(Scene edit records)
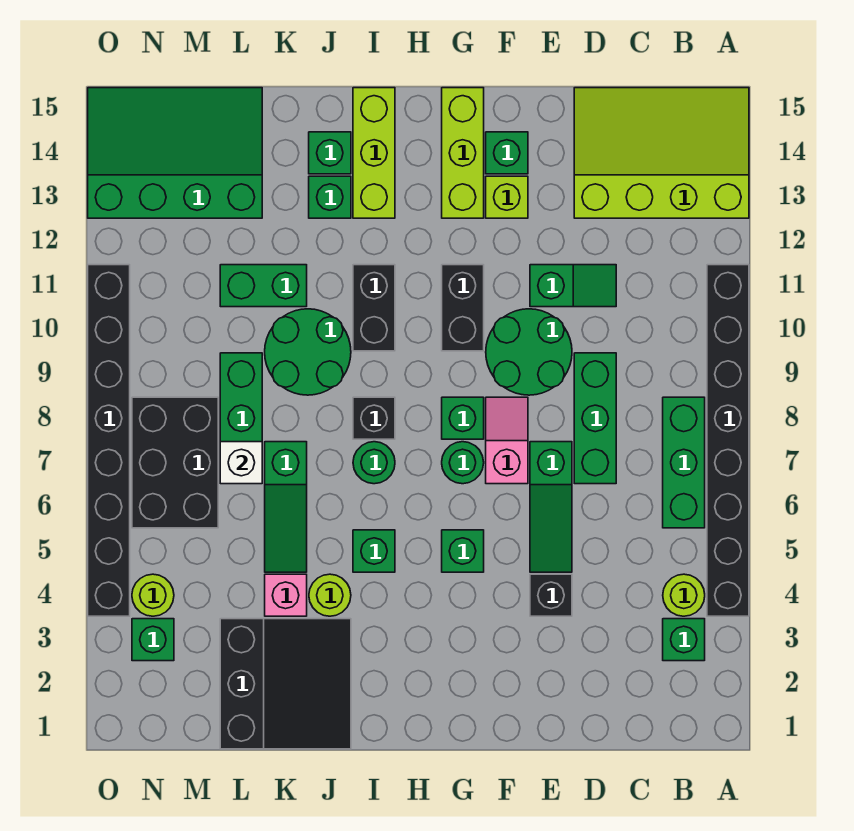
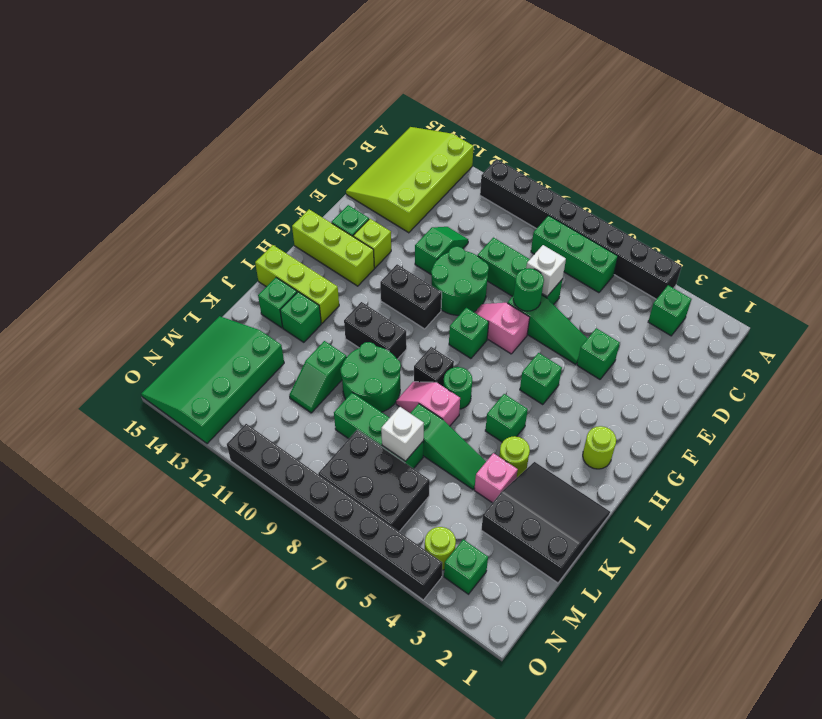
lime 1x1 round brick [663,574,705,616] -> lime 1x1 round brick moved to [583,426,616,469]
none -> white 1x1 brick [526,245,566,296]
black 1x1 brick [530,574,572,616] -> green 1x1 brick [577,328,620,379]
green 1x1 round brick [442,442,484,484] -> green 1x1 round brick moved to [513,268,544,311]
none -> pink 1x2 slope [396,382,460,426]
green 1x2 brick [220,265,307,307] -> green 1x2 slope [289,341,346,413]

# Instructions to follow:
Work out how many lines in the entries contain the string "brick", then reply with that number and nothing more.

# Written reply:
5